• Given exercise
Extract the material from its first line through the line containing "Locate an element on the screen.", including both of those lines, and copy the passage without any change.

::: Records to use

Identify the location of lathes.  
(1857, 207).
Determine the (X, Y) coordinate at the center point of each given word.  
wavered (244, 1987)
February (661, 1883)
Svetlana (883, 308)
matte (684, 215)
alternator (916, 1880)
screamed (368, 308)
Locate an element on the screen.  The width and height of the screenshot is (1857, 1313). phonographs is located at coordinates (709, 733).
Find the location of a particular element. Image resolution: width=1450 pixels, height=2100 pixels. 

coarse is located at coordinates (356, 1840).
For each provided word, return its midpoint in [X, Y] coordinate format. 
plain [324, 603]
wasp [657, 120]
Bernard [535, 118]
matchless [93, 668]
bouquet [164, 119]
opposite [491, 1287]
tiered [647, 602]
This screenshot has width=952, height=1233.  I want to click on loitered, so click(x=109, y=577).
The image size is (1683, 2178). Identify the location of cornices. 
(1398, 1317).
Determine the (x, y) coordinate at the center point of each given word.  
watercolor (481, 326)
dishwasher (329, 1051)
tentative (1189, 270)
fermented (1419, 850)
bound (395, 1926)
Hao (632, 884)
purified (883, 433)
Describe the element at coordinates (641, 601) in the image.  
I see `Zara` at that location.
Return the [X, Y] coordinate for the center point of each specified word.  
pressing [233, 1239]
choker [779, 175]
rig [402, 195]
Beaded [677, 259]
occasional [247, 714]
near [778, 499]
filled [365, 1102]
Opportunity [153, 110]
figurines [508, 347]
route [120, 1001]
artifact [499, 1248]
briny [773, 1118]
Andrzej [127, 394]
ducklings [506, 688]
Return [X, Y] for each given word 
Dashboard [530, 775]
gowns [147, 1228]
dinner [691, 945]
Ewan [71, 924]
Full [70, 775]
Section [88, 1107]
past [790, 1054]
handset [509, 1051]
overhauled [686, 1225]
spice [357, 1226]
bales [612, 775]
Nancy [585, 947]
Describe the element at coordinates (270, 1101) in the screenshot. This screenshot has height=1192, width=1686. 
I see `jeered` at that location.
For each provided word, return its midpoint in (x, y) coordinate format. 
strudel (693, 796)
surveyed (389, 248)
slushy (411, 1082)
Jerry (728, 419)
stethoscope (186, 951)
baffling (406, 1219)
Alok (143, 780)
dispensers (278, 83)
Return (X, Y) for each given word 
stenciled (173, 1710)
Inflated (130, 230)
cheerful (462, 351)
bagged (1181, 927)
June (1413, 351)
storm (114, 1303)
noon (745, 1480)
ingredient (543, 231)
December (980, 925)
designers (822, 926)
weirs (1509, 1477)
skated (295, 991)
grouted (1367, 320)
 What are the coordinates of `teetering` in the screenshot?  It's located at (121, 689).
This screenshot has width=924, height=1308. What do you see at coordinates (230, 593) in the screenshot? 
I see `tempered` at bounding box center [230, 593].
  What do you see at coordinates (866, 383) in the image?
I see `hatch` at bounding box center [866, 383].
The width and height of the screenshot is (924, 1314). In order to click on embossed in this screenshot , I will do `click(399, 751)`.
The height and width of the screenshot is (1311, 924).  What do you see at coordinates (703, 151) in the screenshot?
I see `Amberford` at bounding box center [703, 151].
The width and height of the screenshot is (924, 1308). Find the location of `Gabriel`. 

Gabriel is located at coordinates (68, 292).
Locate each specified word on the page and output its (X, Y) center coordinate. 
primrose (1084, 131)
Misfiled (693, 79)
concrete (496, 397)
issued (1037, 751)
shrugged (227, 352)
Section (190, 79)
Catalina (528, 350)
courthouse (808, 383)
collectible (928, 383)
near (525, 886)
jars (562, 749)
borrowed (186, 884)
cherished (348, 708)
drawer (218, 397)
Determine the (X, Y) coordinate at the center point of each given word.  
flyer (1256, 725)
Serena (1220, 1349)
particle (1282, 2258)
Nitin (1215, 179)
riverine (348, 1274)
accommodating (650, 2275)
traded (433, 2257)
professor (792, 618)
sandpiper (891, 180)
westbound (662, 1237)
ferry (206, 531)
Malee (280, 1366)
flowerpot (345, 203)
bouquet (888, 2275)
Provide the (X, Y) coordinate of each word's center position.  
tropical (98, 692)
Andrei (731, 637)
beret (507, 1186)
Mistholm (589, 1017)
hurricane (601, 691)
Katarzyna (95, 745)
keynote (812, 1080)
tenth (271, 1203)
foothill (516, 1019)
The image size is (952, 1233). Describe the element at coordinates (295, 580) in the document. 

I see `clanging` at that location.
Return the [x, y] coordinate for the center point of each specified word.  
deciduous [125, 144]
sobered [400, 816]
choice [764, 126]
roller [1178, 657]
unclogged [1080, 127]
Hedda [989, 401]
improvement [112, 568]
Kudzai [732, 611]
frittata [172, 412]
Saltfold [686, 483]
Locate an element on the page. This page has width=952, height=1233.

::::::

• The result
Identify the location of lathes.  
(1857, 207).
Determine the (X, Y) coordinate at the center point of each given word.  
wavered (244, 1987)
February (661, 1883)
Svetlana (883, 308)
matte (684, 215)
alternator (916, 1880)
screamed (368, 308)
Locate an element on the screen.  The width and height of the screenshot is (1857, 1313). phonographs is located at coordinates (709, 733).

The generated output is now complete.